» **Work instructions**
Give back exactly the lines of the material below, starting with the line with "IC2 pin in-: none -> VO" and going on through the line with "TR4: NPN BC547".

» **Data under study**
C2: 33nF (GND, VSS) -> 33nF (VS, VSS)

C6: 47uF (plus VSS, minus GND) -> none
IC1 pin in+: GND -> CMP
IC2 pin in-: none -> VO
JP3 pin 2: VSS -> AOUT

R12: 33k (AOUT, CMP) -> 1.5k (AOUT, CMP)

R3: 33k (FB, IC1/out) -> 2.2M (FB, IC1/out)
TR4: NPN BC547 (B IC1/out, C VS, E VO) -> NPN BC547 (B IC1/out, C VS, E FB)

---

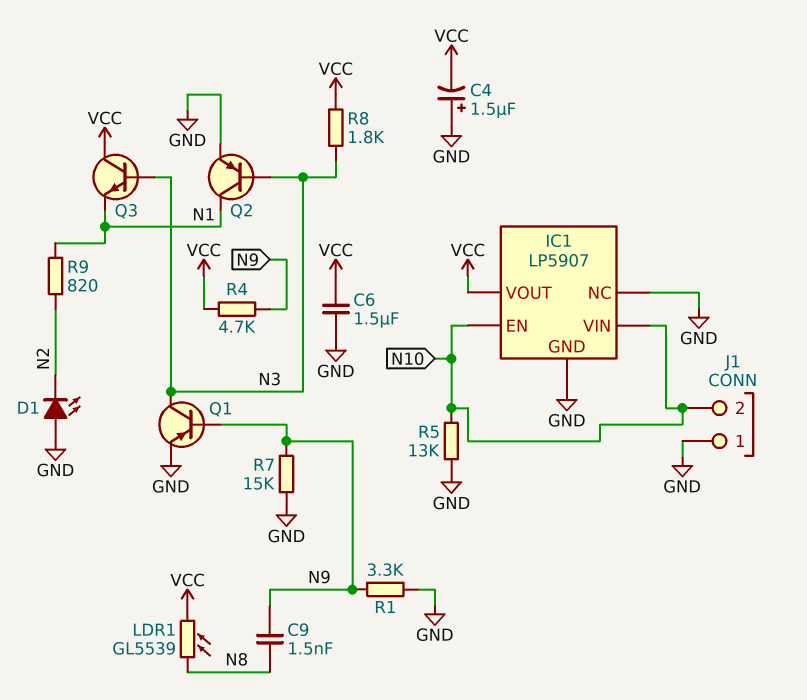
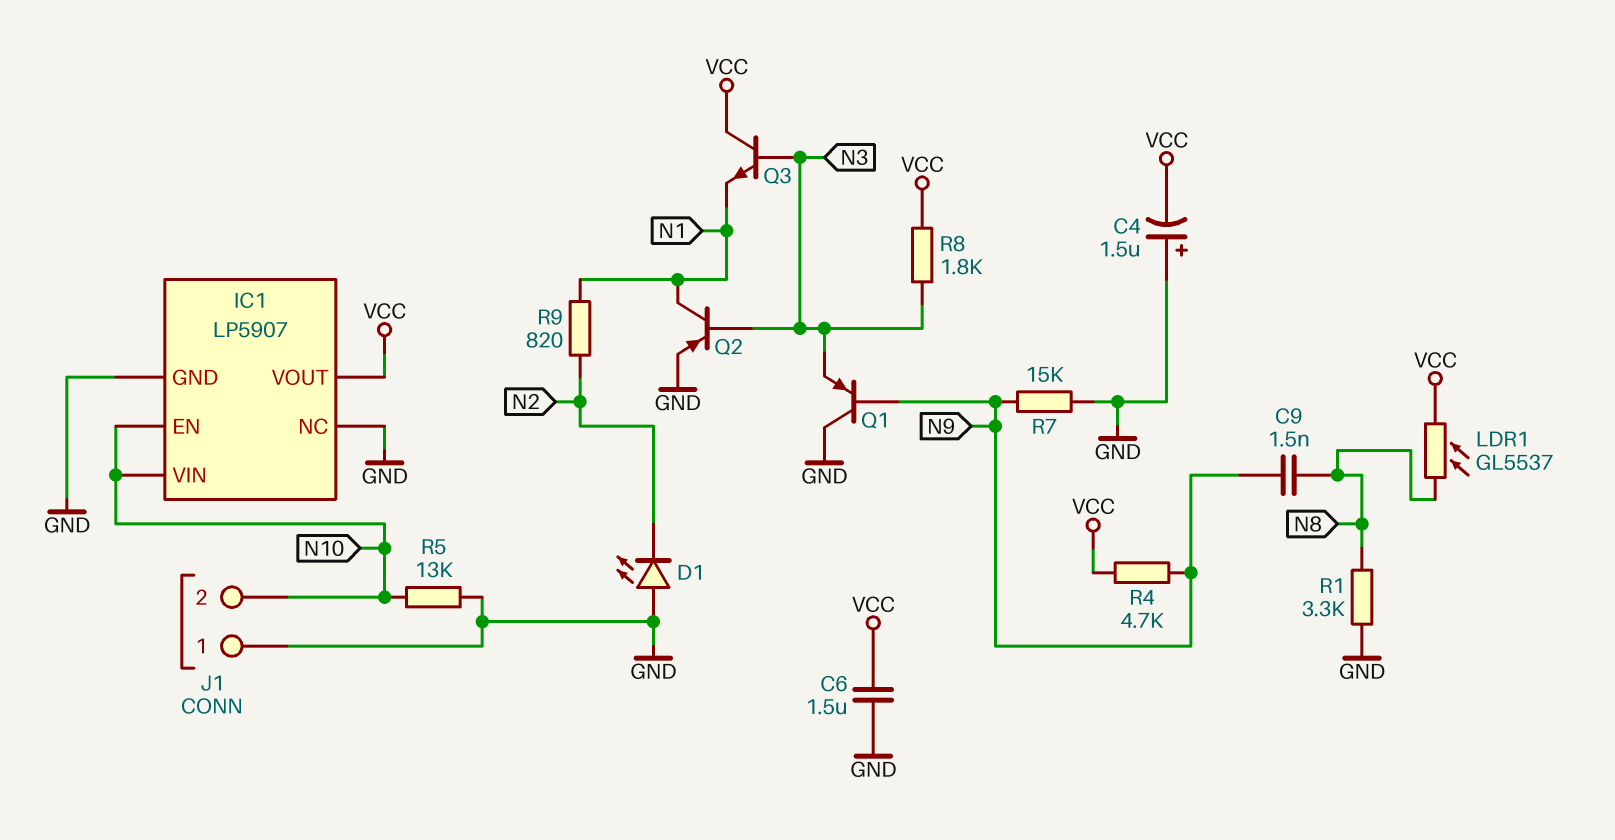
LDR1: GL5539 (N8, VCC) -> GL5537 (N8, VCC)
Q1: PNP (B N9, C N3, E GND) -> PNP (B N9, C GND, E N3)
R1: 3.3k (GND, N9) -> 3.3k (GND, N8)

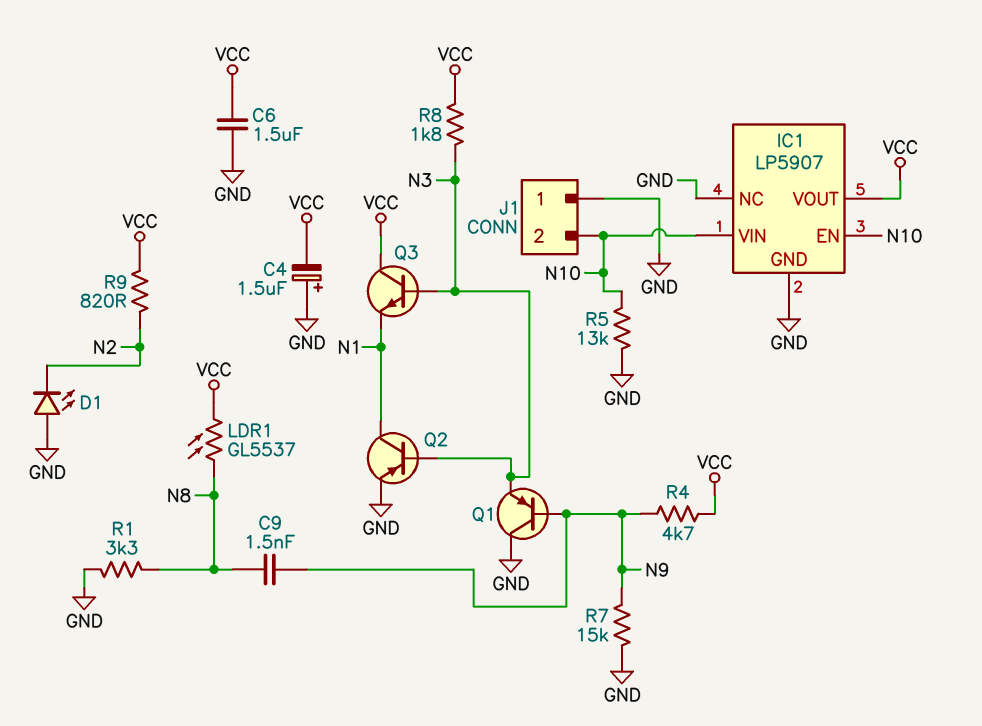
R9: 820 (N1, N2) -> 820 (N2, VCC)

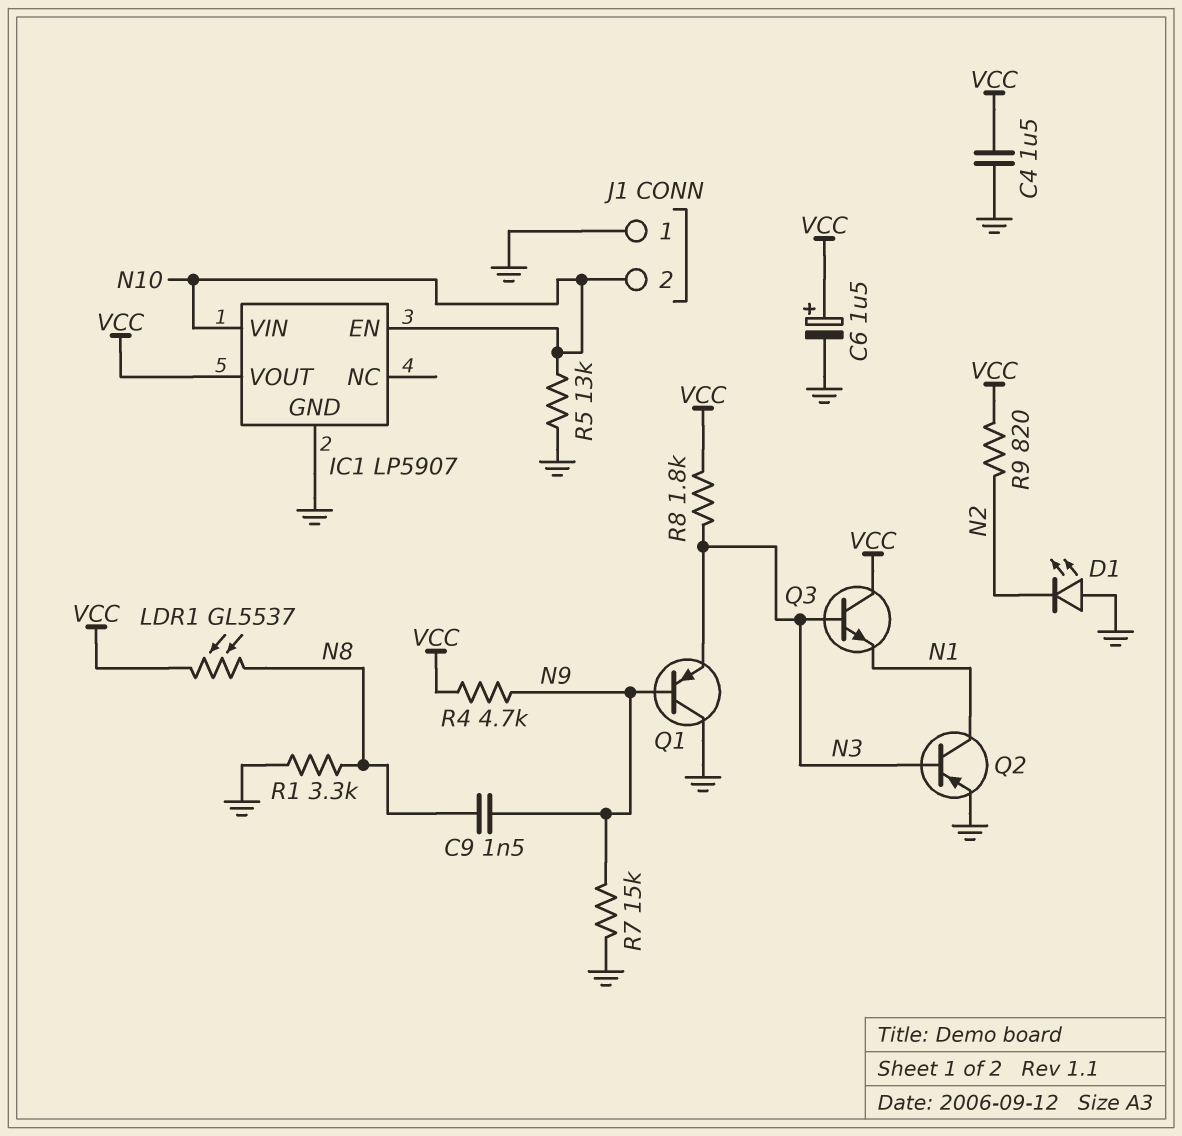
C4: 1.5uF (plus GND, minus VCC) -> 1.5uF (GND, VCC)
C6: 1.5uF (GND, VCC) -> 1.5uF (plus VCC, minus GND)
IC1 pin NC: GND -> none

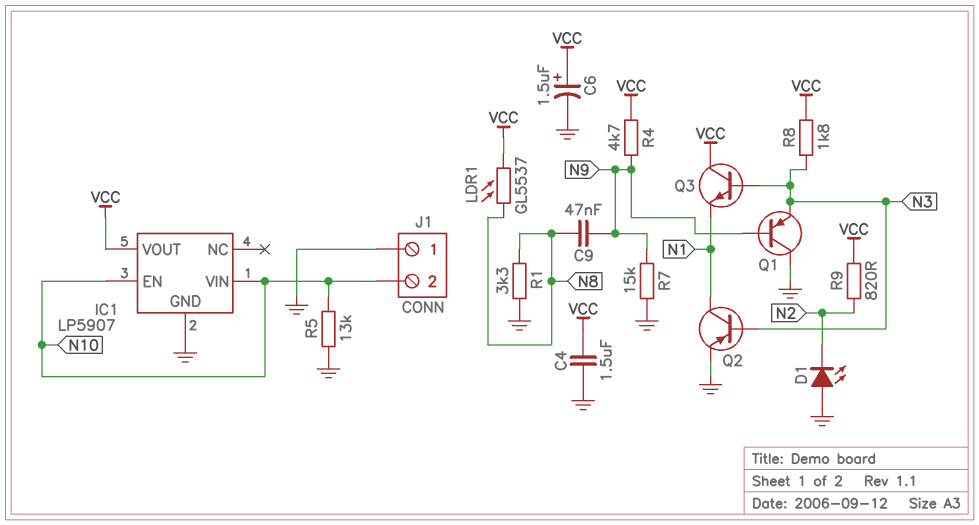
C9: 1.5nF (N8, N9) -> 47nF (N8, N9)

» **Response box**
IC2 pin in-: none -> VO
JP3 pin 2: VSS -> AOUT

R12: 33k (AOUT, CMP) -> 1.5k (AOUT, CMP)

R3: 33k (FB, IC1/out) -> 2.2M (FB, IC1/out)
TR4: NPN BC547 (B IC1/out, C VS, E VO) -> NPN BC547 (B IC1/out, C VS, E FB)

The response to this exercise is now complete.